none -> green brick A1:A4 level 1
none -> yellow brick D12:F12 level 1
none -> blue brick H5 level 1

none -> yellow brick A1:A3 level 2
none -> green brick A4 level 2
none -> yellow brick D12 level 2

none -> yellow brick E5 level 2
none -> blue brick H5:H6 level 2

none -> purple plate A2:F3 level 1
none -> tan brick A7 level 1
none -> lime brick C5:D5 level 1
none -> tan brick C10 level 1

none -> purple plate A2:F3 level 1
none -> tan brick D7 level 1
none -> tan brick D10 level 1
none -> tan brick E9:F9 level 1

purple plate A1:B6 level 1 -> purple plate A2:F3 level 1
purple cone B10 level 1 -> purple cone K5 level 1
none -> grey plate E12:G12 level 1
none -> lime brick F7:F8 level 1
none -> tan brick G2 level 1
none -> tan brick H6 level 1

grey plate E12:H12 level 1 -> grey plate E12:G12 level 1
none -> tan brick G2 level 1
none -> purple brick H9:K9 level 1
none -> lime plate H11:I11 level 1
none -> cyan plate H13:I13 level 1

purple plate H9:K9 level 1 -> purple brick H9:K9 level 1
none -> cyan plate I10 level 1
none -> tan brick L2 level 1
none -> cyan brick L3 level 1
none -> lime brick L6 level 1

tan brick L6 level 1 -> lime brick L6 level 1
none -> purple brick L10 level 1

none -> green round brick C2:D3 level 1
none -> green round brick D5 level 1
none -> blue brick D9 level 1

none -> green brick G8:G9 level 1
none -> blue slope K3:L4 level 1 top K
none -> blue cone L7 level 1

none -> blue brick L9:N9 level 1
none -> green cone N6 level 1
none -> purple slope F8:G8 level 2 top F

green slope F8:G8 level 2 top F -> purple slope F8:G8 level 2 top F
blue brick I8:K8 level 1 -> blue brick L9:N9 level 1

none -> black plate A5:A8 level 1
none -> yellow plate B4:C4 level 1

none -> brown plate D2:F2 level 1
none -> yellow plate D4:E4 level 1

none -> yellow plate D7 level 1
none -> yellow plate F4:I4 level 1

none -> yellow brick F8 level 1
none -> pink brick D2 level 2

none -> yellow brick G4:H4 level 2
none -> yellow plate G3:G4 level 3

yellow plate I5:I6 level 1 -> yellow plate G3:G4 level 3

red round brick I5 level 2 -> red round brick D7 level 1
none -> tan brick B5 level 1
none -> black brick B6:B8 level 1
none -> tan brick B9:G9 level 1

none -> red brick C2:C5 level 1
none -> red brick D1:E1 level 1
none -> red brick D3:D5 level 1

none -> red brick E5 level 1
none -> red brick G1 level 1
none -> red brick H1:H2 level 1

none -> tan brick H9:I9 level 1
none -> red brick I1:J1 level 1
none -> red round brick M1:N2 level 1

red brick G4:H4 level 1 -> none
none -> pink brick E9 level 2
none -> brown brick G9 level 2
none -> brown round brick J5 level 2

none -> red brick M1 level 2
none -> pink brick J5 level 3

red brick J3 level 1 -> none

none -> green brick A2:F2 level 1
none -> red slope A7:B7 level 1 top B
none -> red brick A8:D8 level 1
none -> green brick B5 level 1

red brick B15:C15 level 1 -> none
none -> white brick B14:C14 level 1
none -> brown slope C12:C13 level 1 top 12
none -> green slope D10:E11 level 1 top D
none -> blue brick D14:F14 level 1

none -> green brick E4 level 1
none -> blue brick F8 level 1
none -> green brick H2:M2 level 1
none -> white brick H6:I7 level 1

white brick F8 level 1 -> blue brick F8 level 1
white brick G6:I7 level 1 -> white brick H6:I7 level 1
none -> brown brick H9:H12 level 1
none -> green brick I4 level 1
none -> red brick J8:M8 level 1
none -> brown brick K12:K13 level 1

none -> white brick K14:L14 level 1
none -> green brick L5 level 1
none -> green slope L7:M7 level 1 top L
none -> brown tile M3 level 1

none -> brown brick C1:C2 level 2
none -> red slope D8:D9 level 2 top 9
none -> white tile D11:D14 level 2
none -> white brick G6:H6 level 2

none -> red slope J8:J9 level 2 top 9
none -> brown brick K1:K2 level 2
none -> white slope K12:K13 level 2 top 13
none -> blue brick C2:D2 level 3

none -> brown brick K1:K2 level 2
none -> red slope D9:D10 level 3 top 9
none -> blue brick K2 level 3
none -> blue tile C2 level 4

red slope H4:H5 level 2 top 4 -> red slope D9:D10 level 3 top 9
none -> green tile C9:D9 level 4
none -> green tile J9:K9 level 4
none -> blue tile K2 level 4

* _Prompt_:
Exactly as given, repeat every record above.

* _Solved exercise_:
none -> green brick A1:A4 level 1
none -> yellow brick D12:F12 level 1
none -> blue brick H5 level 1

none -> yellow brick A1:A3 level 2
none -> green brick A4 level 2
none -> yellow brick D12 level 2

none -> yellow brick E5 level 2
none -> blue brick H5:H6 level 2

none -> purple plate A2:F3 level 1
none -> tan brick A7 level 1
none -> lime brick C5:D5 level 1
none -> tan brick C10 level 1

none -> purple plate A2:F3 level 1
none -> tan brick D7 level 1
none -> tan brick D10 level 1
none -> tan brick E9:F9 level 1

purple plate A1:B6 level 1 -> purple plate A2:F3 level 1
purple cone B10 level 1 -> purple cone K5 level 1
none -> grey plate E12:G12 level 1
none -> lime brick F7:F8 level 1
none -> tan brick G2 level 1
none -> tan brick H6 level 1

grey plate E12:H12 level 1 -> grey plate E12:G12 level 1
none -> tan brick G2 level 1
none -> purple brick H9:K9 level 1
none -> lime plate H11:I11 level 1
none -> cyan plate H13:I13 level 1

purple plate H9:K9 level 1 -> purple brick H9:K9 level 1
none -> cyan plate I10 level 1
none -> tan brick L2 level 1
none -> cyan brick L3 level 1
none -> lime brick L6 level 1

tan brick L6 level 1 -> lime brick L6 level 1
none -> purple brick L10 level 1

none -> green round brick C2:D3 level 1
none -> green round brick D5 level 1
none -> blue brick D9 level 1

none -> green brick G8:G9 level 1
none -> blue slope K3:L4 level 1 top K
none -> blue cone L7 level 1

none -> blue brick L9:N9 level 1
none -> green cone N6 level 1
none -> purple slope F8:G8 level 2 top F

green slope F8:G8 level 2 top F -> purple slope F8:G8 level 2 top F
blue brick I8:K8 level 1 -> blue brick L9:N9 level 1

none -> black plate A5:A8 level 1
none -> yellow plate B4:C4 level 1

none -> brown plate D2:F2 level 1
none -> yellow plate D4:E4 level 1

none -> yellow plate D7 level 1
none -> yellow plate F4:I4 level 1

none -> yellow brick F8 level 1
none -> pink brick D2 level 2

none -> yellow brick G4:H4 level 2
none -> yellow plate G3:G4 level 3

yellow plate I5:I6 level 1 -> yellow plate G3:G4 level 3

red round brick I5 level 2 -> red round brick D7 level 1
none -> tan brick B5 level 1
none -> black brick B6:B8 level 1
none -> tan brick B9:G9 level 1

none -> red brick C2:C5 level 1
none -> red brick D1:E1 level 1
none -> red brick D3:D5 level 1

none -> red brick E5 level 1
none -> red brick G1 level 1
none -> red brick H1:H2 level 1

none -> tan brick H9:I9 level 1
none -> red brick I1:J1 level 1
none -> red round brick M1:N2 level 1

red brick G4:H4 level 1 -> none
none -> pink brick E9 level 2
none -> brown brick G9 level 2
none -> brown round brick J5 level 2

none -> red brick M1 level 2
none -> pink brick J5 level 3

red brick J3 level 1 -> none

none -> green brick A2:F2 level 1
none -> red slope A7:B7 level 1 top B
none -> red brick A8:D8 level 1
none -> green brick B5 level 1

red brick B15:C15 level 1 -> none
none -> white brick B14:C14 level 1
none -> brown slope C12:C13 level 1 top 12
none -> green slope D10:E11 level 1 top D
none -> blue brick D14:F14 level 1

none -> green brick E4 level 1
none -> blue brick F8 level 1
none -> green brick H2:M2 level 1
none -> white brick H6:I7 level 1

white brick F8 level 1 -> blue brick F8 level 1
white brick G6:I7 level 1 -> white brick H6:I7 level 1
none -> brown brick H9:H12 level 1
none -> green brick I4 level 1
none -> red brick J8:M8 level 1
none -> brown brick K12:K13 level 1

none -> white brick K14:L14 level 1
none -> green brick L5 level 1
none -> green slope L7:M7 level 1 top L
none -> brown tile M3 level 1

none -> brown brick C1:C2 level 2
none -> red slope D8:D9 level 2 top 9
none -> white tile D11:D14 level 2
none -> white brick G6:H6 level 2

none -> red slope J8:J9 level 2 top 9
none -> brown brick K1:K2 level 2
none -> white slope K12:K13 level 2 top 13
none -> blue brick C2:D2 level 3

none -> brown brick K1:K2 level 2
none -> red slope D9:D10 level 3 top 9
none -> blue brick K2 level 3
none -> blue tile C2 level 4

red slope H4:H5 level 2 top 4 -> red slope D9:D10 level 3 top 9
none -> green tile C9:D9 level 4
none -> green tile J9:K9 level 4
none -> blue tile K2 level 4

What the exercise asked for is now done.